(Before and after images)
========================

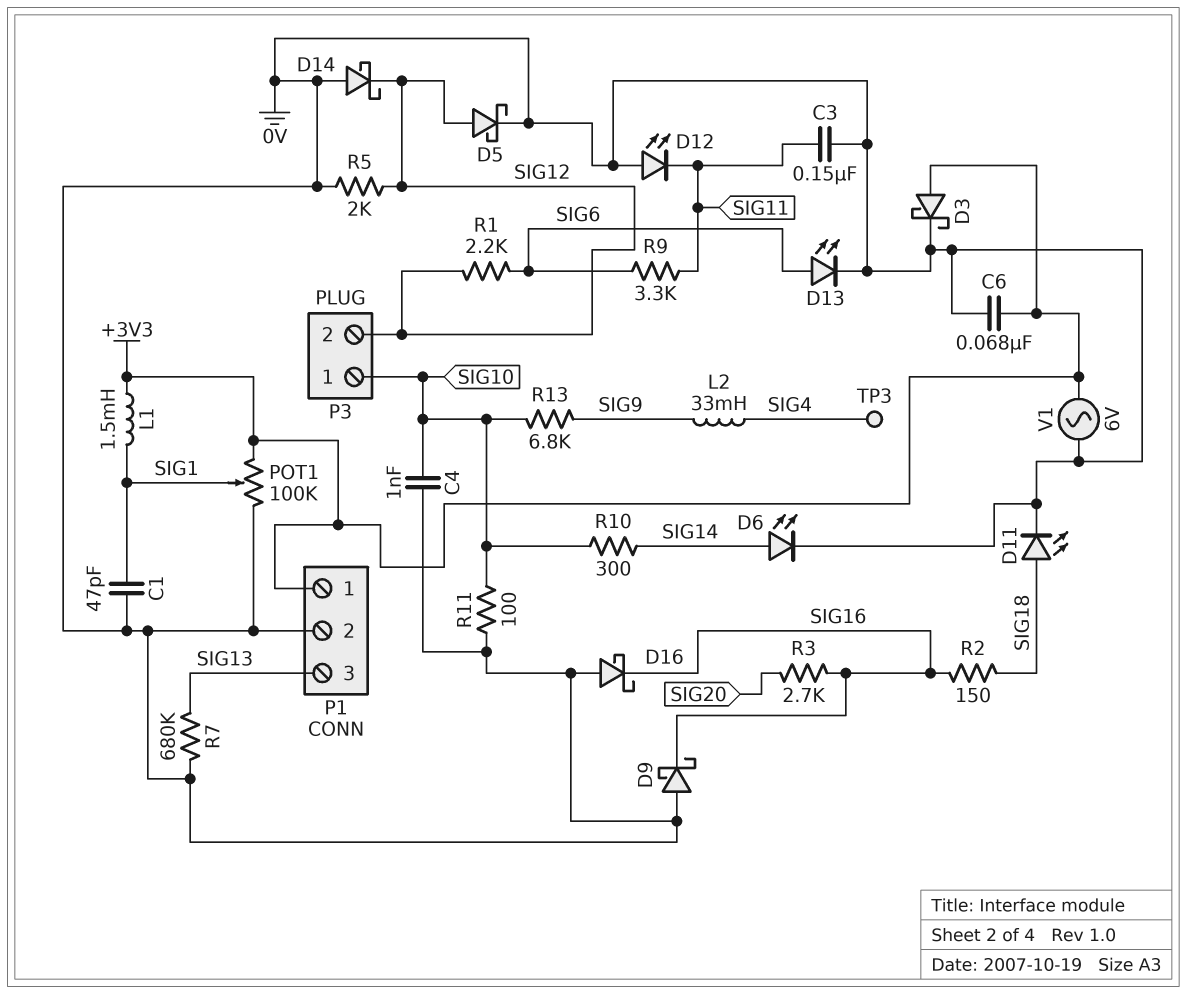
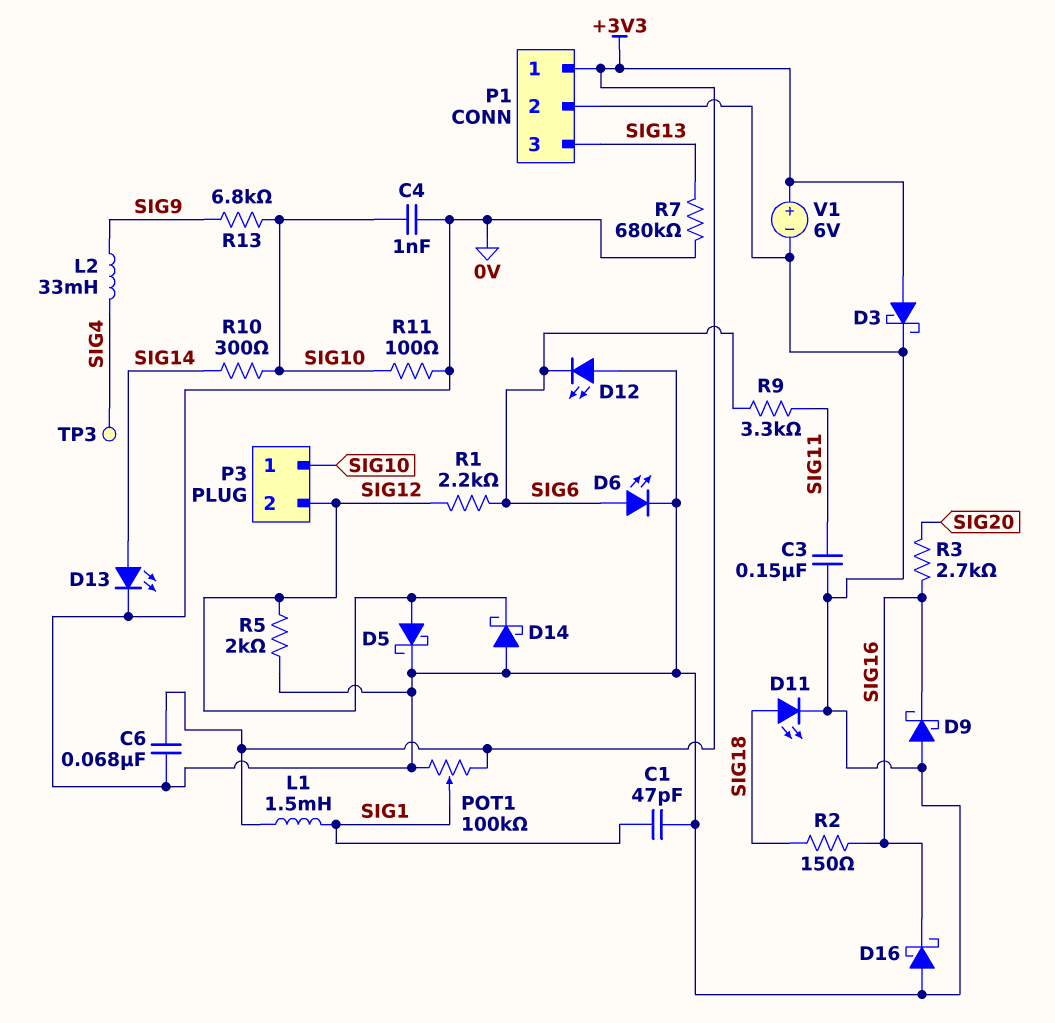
D6: LED (A SIG14, K 0V) -> LED (A SIG6, K 0V)
D12: LED (A 0V, K SIG11) -> LED (A 0V, K SIG6)
D13: LED (A SIG6, K 0V) -> LED (A SIG14, K 0V)
V1: AC 6V (+3V3, 0V) -> 6V (plus +3V3, minus 0V)

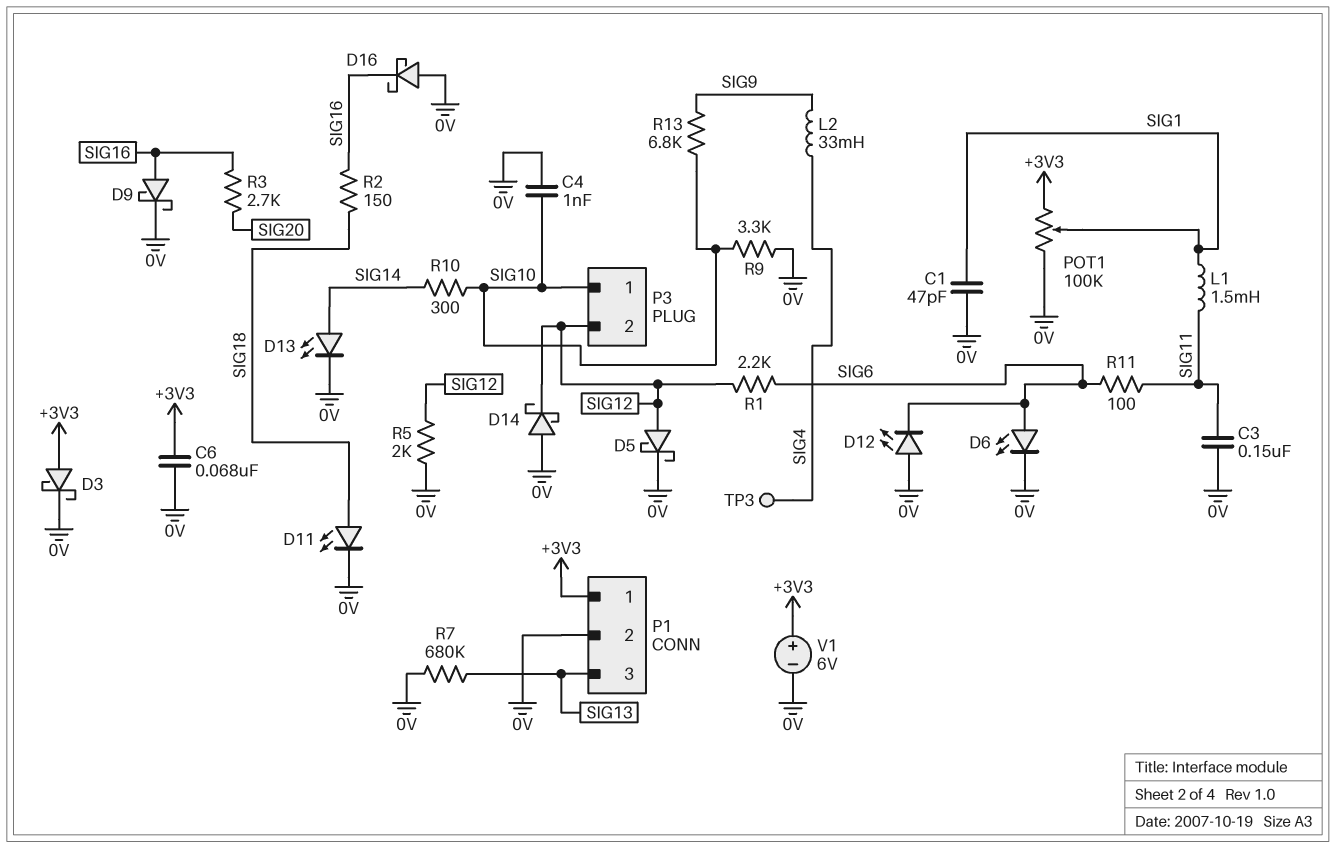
D9: schottky (A 0V, K SIG16) -> schottky (A SIG16, K 0V)
L1: 1.5mH (+3V3, SIG1) -> 1.5mH (SIG1, SIG11)
R9: 3.3k (SIG6, SIG11) -> 3.3k (0V, SIG10)
R11: 100 (0V, SIG10) -> 100 (SIG6, SIG11)

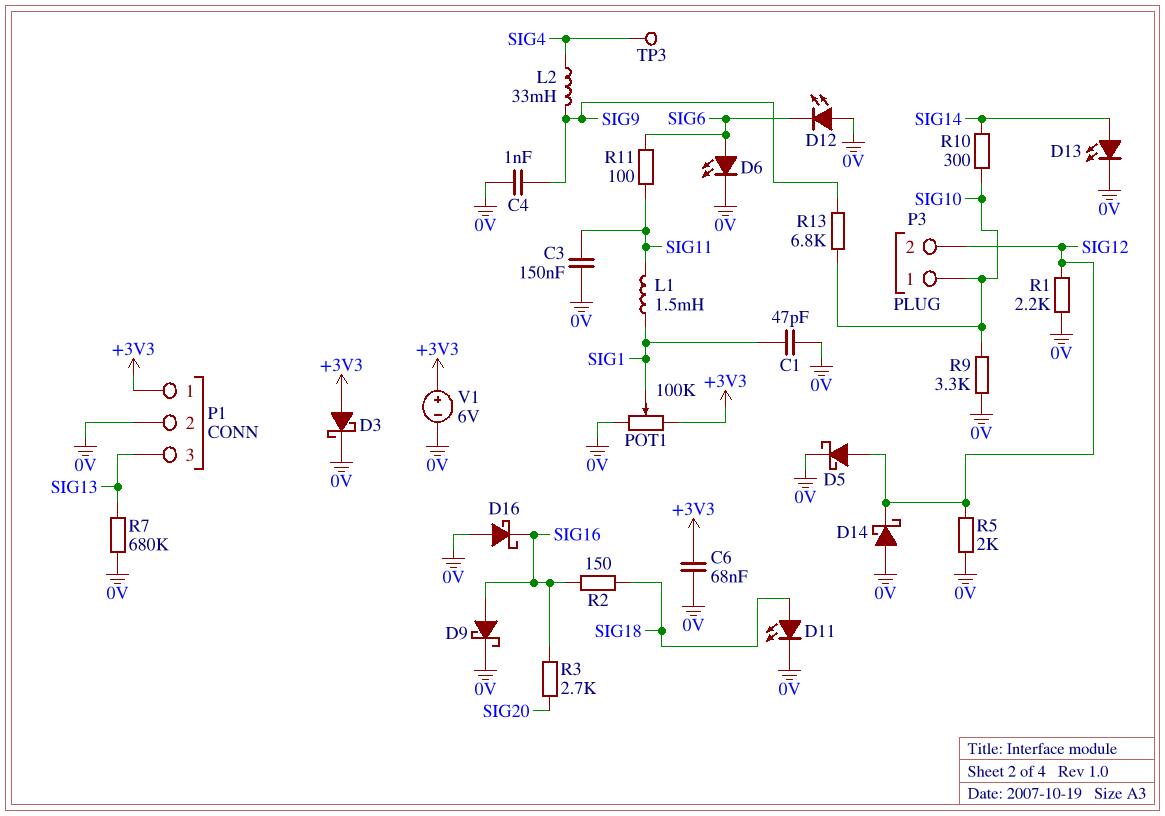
C4: 1nF (0V, SIG10) -> 1nF (0V, SIG9)
R1: 2.2k (SIG6, SIG12) -> 2.2k (0V, SIG12)

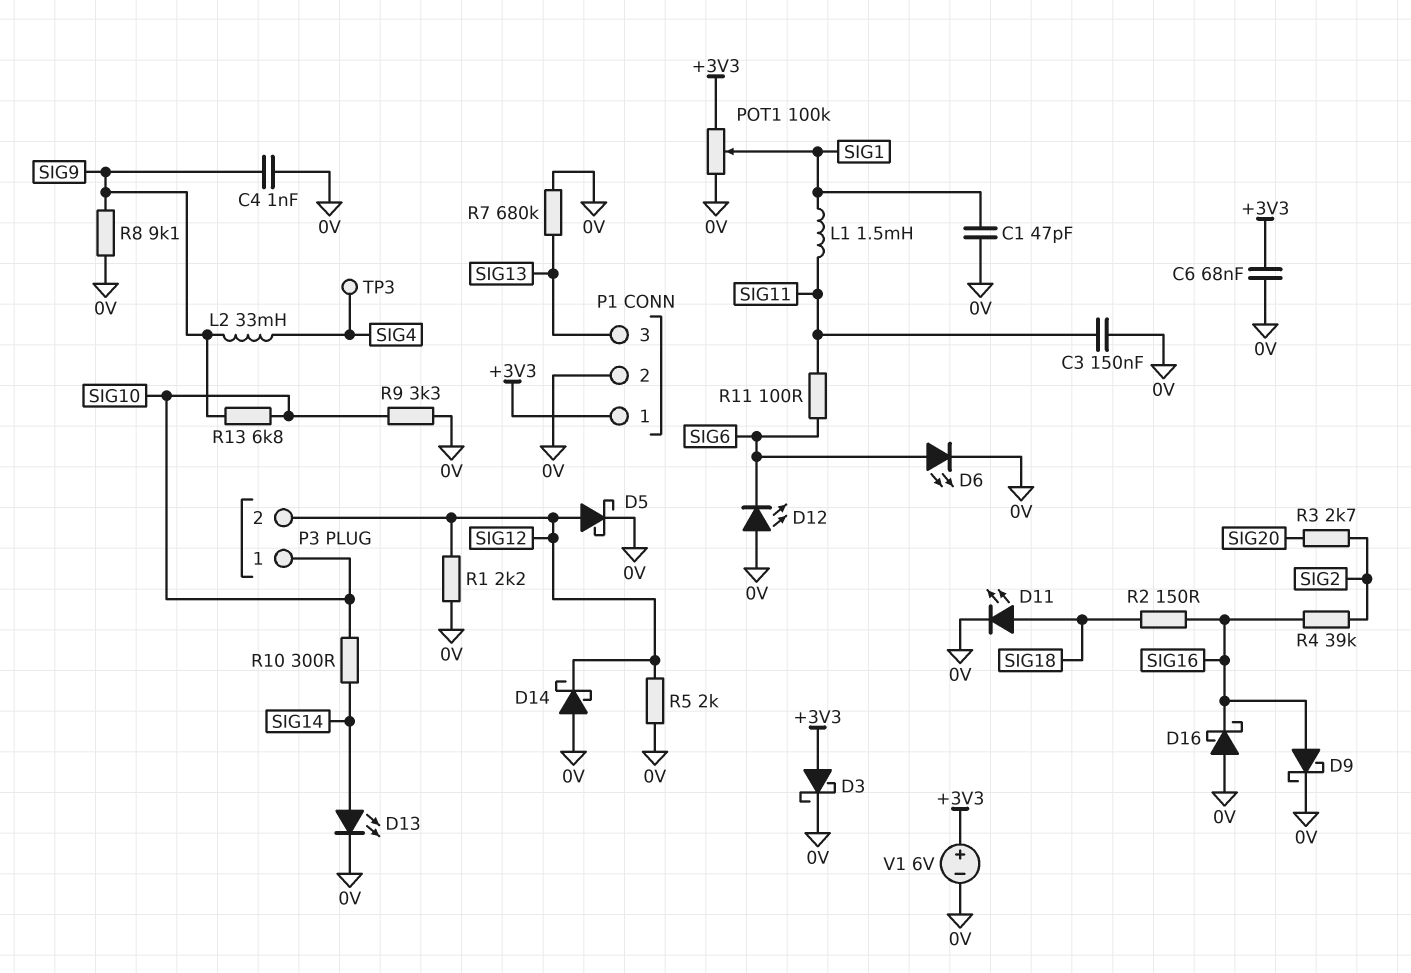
R3: 2.7k (SIG16, SIG20) -> 2.7k (SIG2, SIG20)
R4: none -> 39k (SIG2, SIG16)
R8: none -> 9.1k (0V, SIG9)

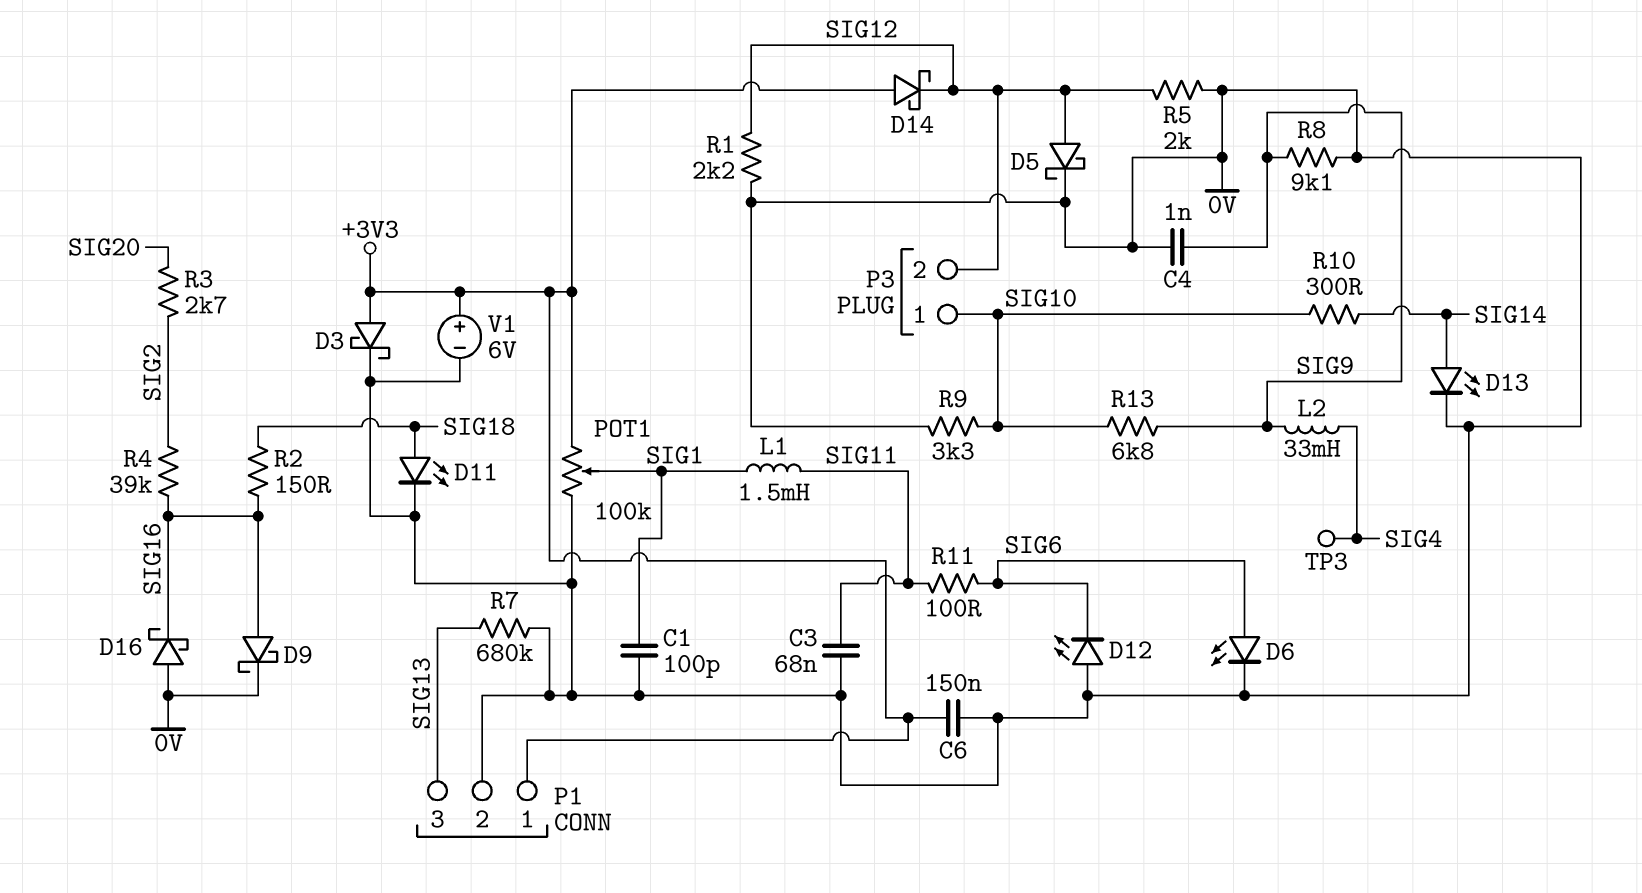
C1: 47pF (0V, SIG1) -> 100pF (0V, SIG1)
C3: 150nF (0V, SIG11) -> 68nF (0V, SIG11)
C6: 68nF (+3V3, 0V) -> 150nF (+3V3, 0V)
D14: schottky (A 0V, K SIG12) -> schottky (A +3V3, K SIG12)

========================

- **What to work on**: Retype each line of the data exactly, beginning with the first; include the line containing "R8: none -> 9.1k (0V, SIG9)" and stop there, skipping every picture.

- **Your response**:
D6: LED (A SIG14, K 0V) -> LED (A SIG6, K 0V)
D12: LED (A 0V, K SIG11) -> LED (A 0V, K SIG6)
D13: LED (A SIG6, K 0V) -> LED (A SIG14, K 0V)
V1: AC 6V (+3V3, 0V) -> 6V (plus +3V3, minus 0V)

D9: schottky (A 0V, K SIG16) -> schottky (A SIG16, K 0V)
L1: 1.5mH (+3V3, SIG1) -> 1.5mH (SIG1, SIG11)
R9: 3.3k (SIG6, SIG11) -> 3.3k (0V, SIG10)
R11: 100 (0V, SIG10) -> 100 (SIG6, SIG11)

C4: 1nF (0V, SIG10) -> 1nF (0V, SIG9)
R1: 2.2k (SIG6, SIG12) -> 2.2k (0V, SIG12)

R3: 2.7k (SIG16, SIG20) -> 2.7k (SIG2, SIG20)
R4: none -> 39k (SIG2, SIG16)
R8: none -> 9.1k (0V, SIG9)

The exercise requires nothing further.